## Work task
I need the lines below from the one with "blue cross: rotated 12 degrees clockwise" down to the one with "blue line: moved" reproduced exactly, both ends included, and nothing else.

---------- Exercise inputs ----------

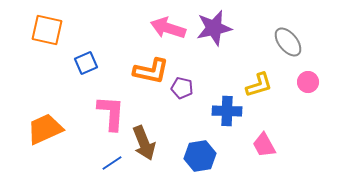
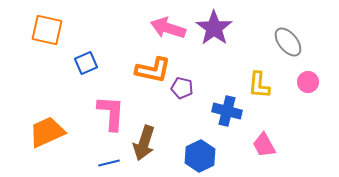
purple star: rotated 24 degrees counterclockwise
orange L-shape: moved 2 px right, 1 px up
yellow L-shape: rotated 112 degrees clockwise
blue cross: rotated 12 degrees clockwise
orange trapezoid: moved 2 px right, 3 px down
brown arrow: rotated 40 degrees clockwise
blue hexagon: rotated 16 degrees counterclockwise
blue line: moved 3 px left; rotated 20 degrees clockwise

----------
---------- Exercise inputs ----------

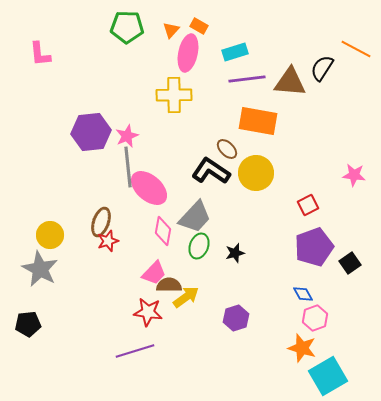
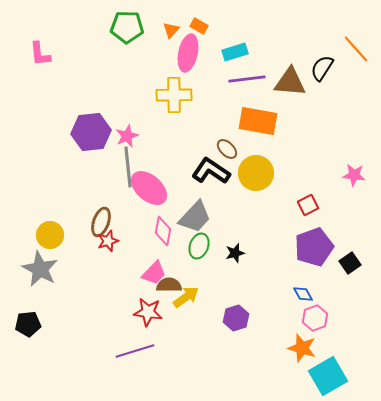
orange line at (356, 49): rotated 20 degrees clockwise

----------

## Answer
blue cross: rotated 12 degrees clockwise
orange trapezoid: moved 2 px right, 3 px down
brown arrow: rotated 40 degrees clockwise
blue hexagon: rotated 16 degrees counterclockwise
blue line: moved 3 px left; rotated 20 degrees clockwise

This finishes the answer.